## What is being asked:
Whenever a line in this data holds the word "brush", report that line in full.

--- Data for processing ---

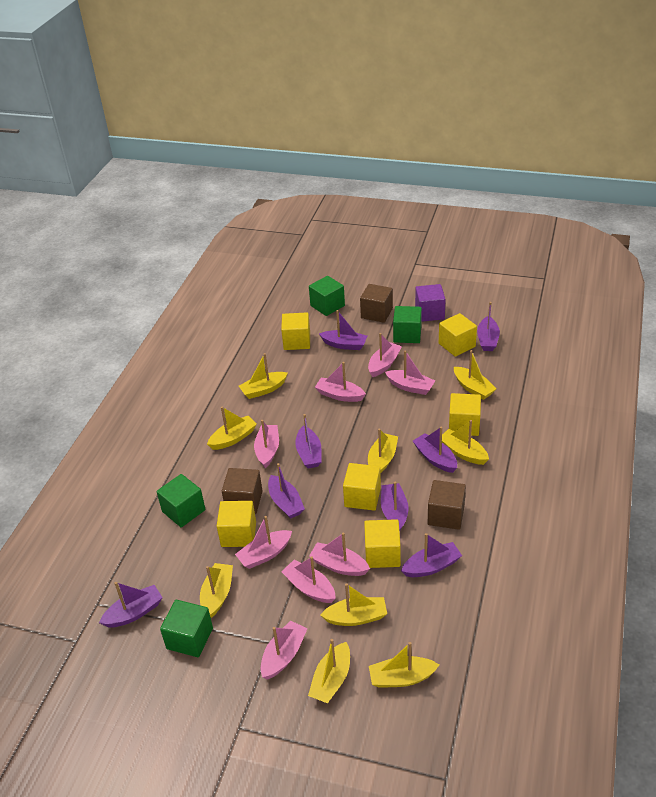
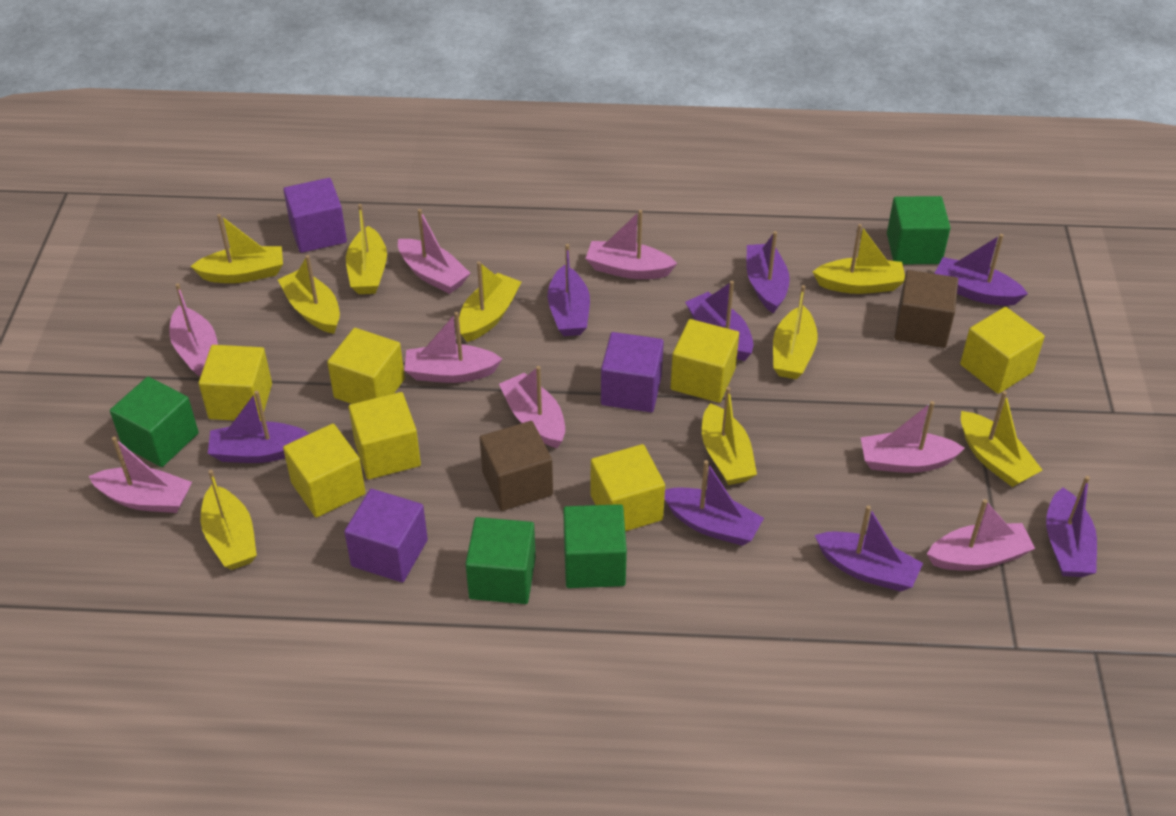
brown cube: 3 -> 2
purple cube: 1 -> 3
yellow cube: 6 -> 7

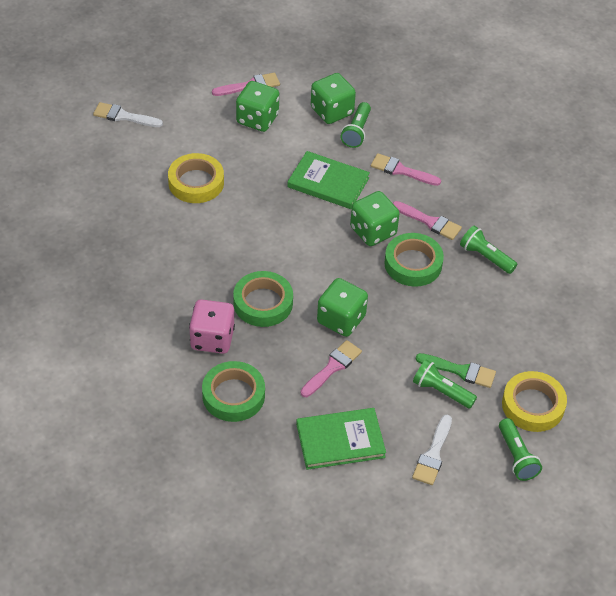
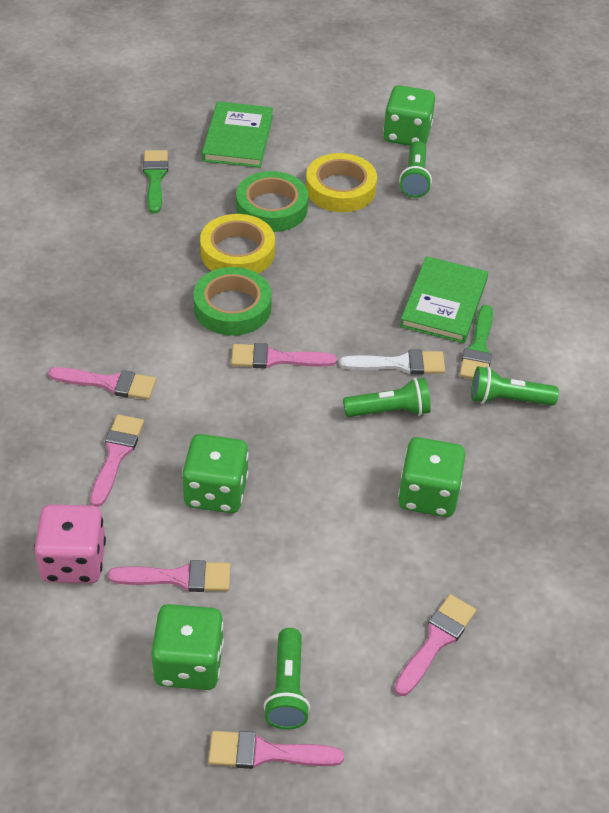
green brush: 1 -> 2
green tape: 3 -> 2
pink brush: 4 -> 6
white brush: 2 -> 1

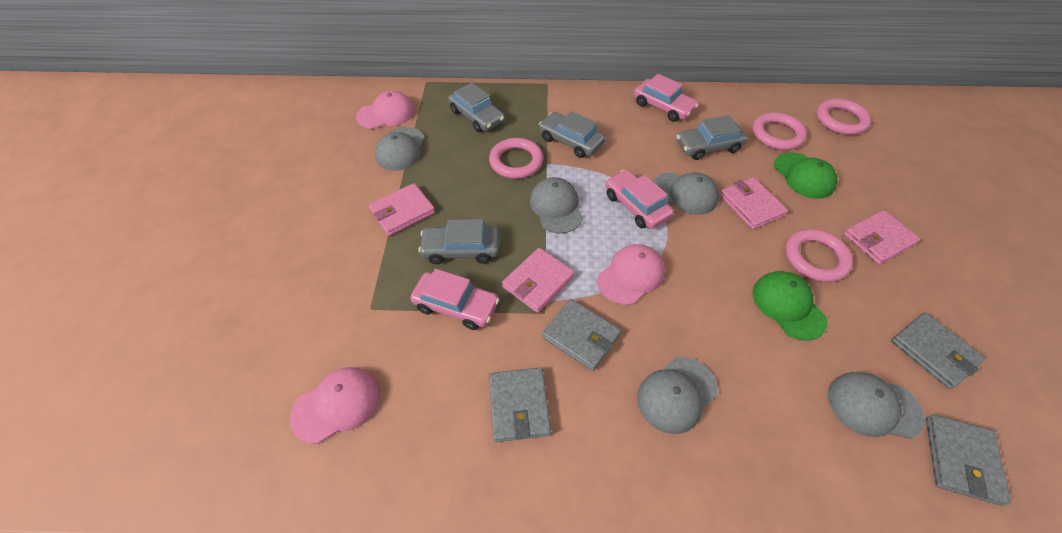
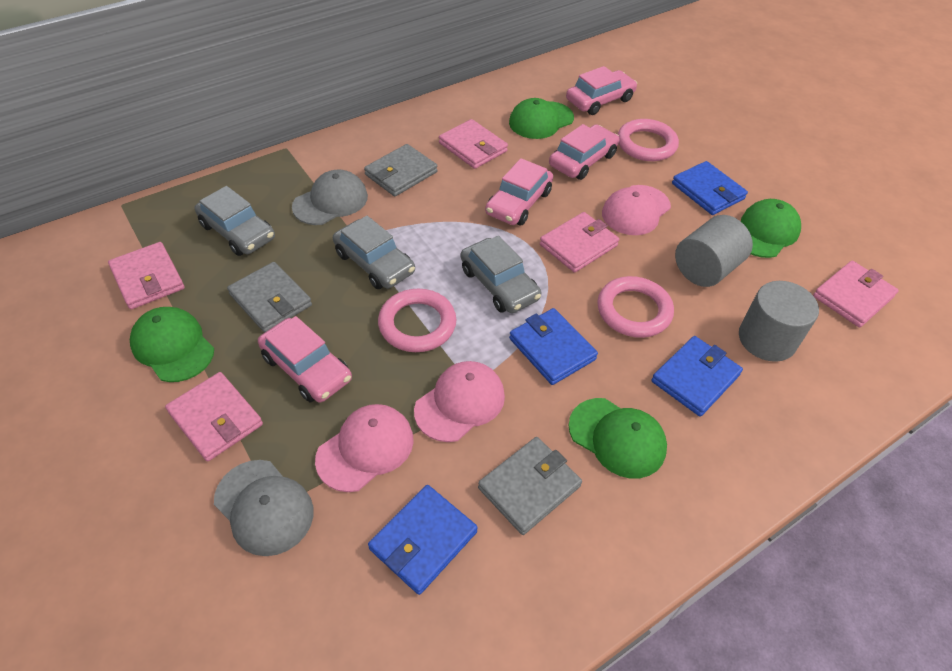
blue wallet: 0 -> 4
green cap: 2 -> 4
grey cap: 5 -> 2
grey car: 4 -> 3
grey cylinder: 0 -> 2
grey wallet: 4 -> 3
pink car: 3 -> 4
pink ring: 4 -> 3
pink wallet: 4 -> 5

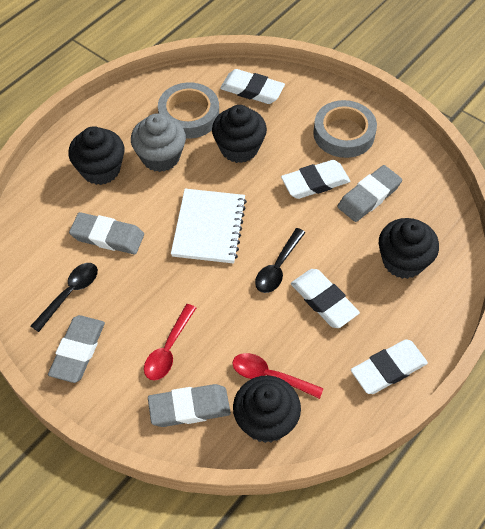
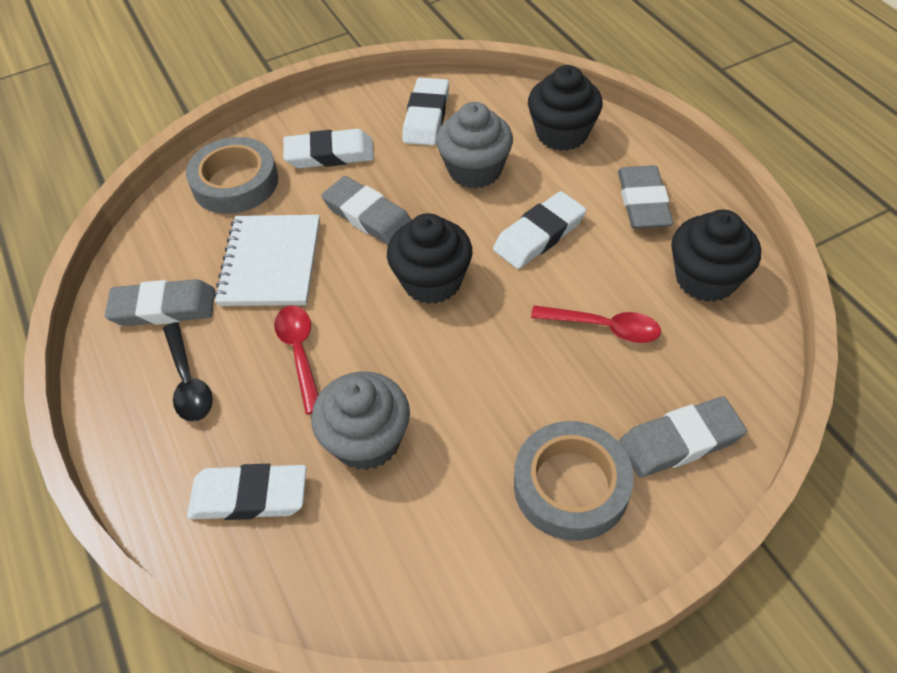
black cupcake: 4 -> 3
black spoon: 2 -> 1
grey cupcake: 1 -> 2

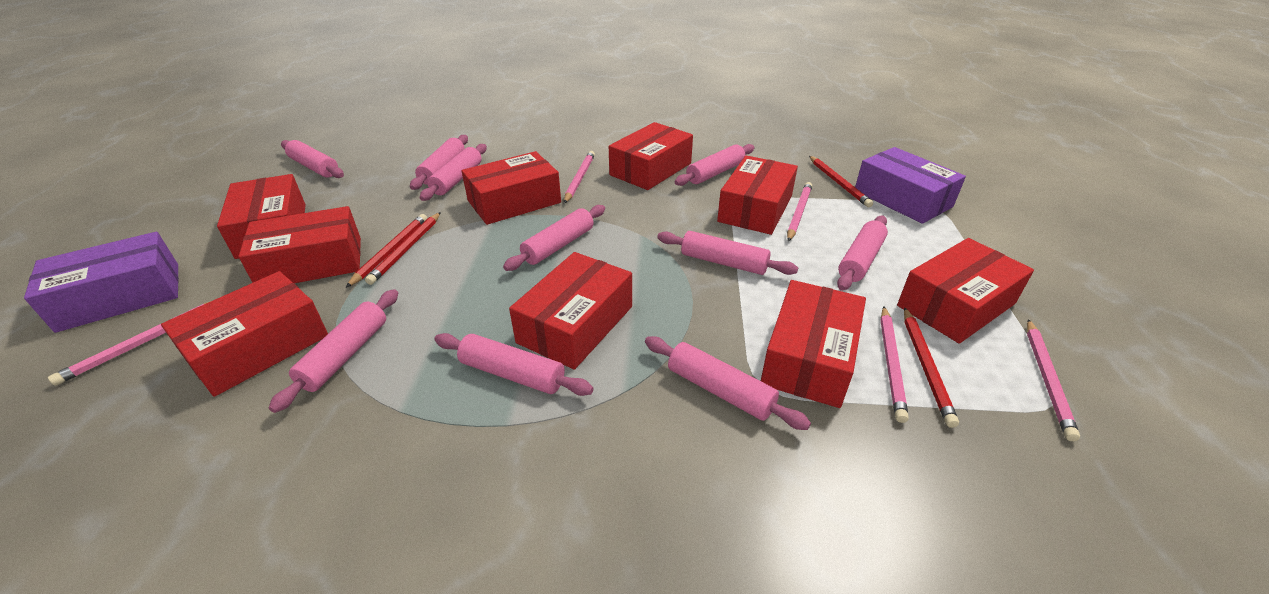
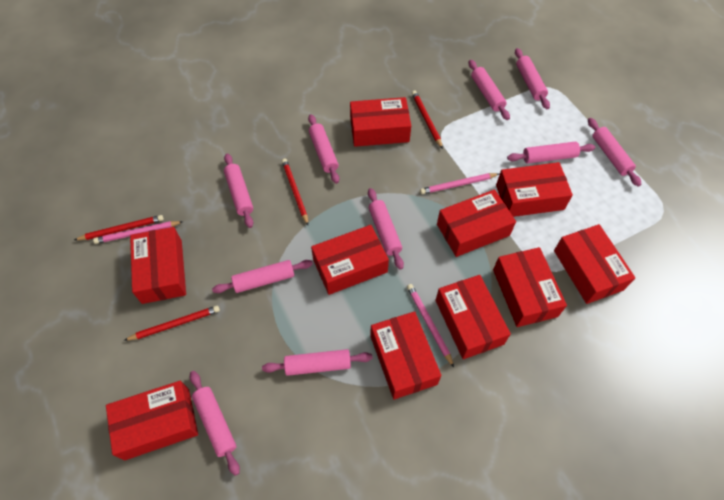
pink pencil: 5 -> 3
purple box: 2 -> 0
red box: 9 -> 10

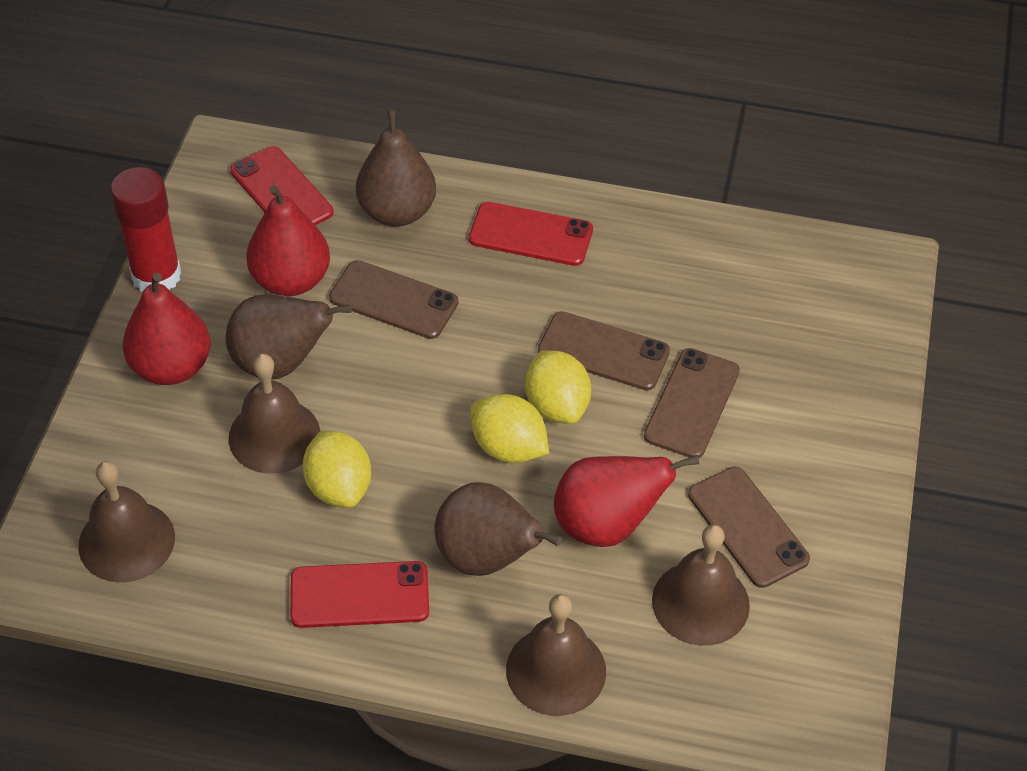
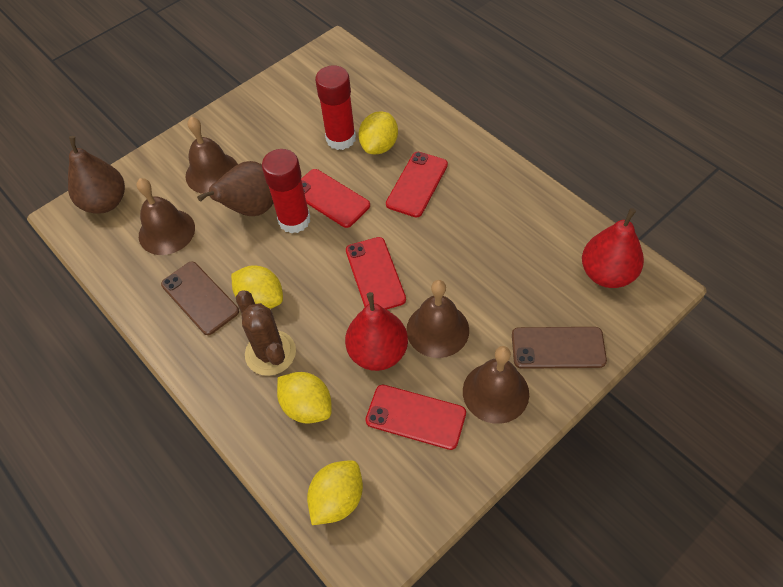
brown cactus: 0 -> 1
brown pear: 3 -> 2
brown phone: 4 -> 2
red glue stick: 1 -> 2
red pear: 3 -> 2
red phone: 3 -> 4
yellow lemon: 3 -> 4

---

## Solution to this problem:
green brush: 1 -> 2
pink brush: 4 -> 6
white brush: 2 -> 1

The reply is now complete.